Image change detection data
********

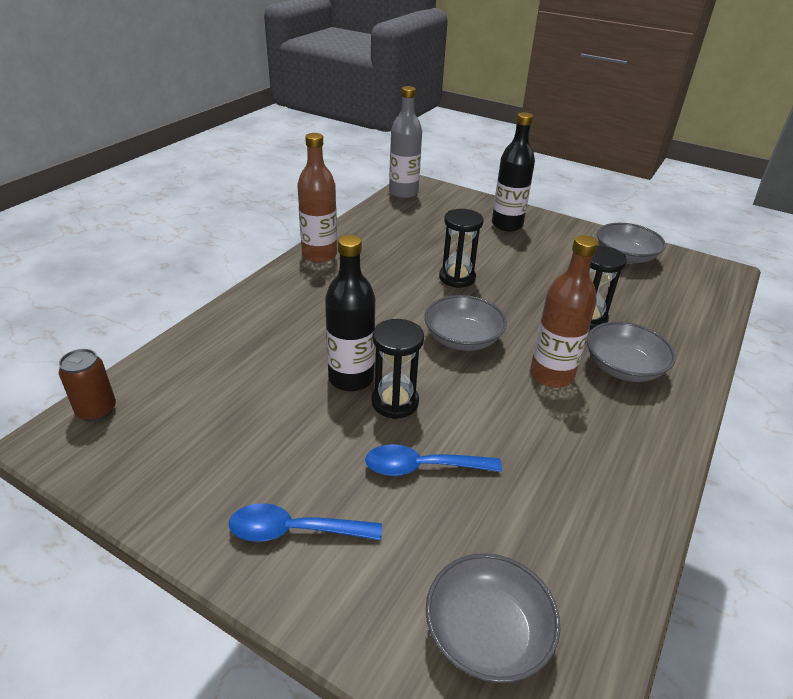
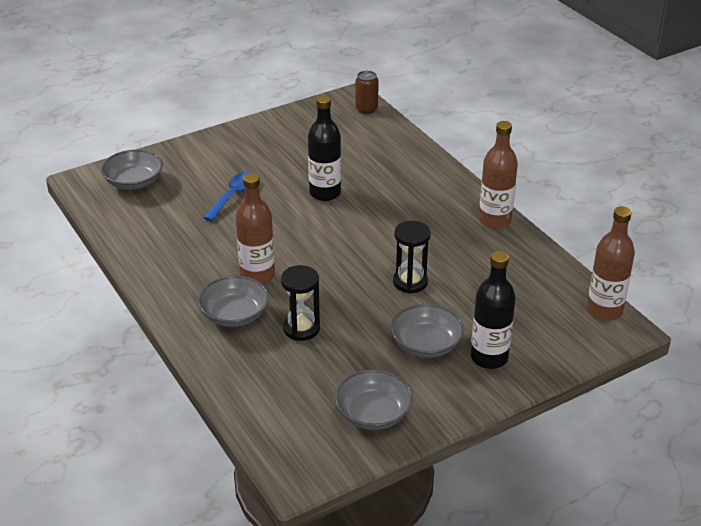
camera: 120 degrees right, 0 degrees up
(294, 531) = (232, 149): blue spoon -> none
(395, 402) = (290, 203): black hourglass -> none
(403, 193) = (604, 311): grey bottle -> brown bottle
(462, 338) = (328, 252): grey bowl -> grey bowl (426, 344)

********

▶ [TRY IT]
Go through the records and repeat each one exactly, skipping anything that is a picture.

▶ [SOLVED EXERCISE]
camera: 120 degrees right, 0 degrees up
(294, 531) = (232, 149): blue spoon -> none
(395, 402) = (290, 203): black hourglass -> none
(403, 193) = (604, 311): grey bottle -> brown bottle
(462, 338) = (328, 252): grey bowl -> grey bowl (426, 344)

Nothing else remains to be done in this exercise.